- **Work request**:
Every line containing "bucket" should be copied out. Go through the entries and find them.

- **Extracted records**:

**********

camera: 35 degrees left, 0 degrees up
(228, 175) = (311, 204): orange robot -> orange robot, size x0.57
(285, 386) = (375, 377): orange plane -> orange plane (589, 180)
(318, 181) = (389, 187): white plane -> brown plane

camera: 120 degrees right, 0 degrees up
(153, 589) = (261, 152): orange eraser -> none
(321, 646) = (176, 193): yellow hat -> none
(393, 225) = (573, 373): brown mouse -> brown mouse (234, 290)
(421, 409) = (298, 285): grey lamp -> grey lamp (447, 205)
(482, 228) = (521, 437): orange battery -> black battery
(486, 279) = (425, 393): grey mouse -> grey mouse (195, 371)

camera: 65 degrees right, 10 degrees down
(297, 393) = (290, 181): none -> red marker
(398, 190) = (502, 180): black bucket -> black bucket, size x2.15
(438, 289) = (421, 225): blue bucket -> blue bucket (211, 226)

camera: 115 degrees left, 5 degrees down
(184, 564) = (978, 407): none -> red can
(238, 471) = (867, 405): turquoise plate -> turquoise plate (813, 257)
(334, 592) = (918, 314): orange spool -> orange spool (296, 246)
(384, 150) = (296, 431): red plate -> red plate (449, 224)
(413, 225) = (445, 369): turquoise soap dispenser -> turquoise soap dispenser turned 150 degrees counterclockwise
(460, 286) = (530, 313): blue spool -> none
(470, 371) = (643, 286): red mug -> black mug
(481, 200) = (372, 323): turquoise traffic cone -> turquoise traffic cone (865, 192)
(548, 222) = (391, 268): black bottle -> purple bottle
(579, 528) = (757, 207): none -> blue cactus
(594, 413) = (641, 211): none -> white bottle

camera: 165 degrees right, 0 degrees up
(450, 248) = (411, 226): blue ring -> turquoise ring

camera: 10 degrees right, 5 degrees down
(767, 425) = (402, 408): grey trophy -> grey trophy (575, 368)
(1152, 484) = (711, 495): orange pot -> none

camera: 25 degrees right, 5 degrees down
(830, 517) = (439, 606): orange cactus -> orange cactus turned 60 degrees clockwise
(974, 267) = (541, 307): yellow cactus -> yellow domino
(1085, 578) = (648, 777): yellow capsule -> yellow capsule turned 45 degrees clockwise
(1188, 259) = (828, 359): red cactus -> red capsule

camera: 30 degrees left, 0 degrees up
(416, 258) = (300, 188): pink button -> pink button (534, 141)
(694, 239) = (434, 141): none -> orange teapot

**********

- **Output for this task**:
(398, 190) = (502, 180): black bucket -> black bucket, size x2.15
(438, 289) = (421, 225): blue bucket -> blue bucket (211, 226)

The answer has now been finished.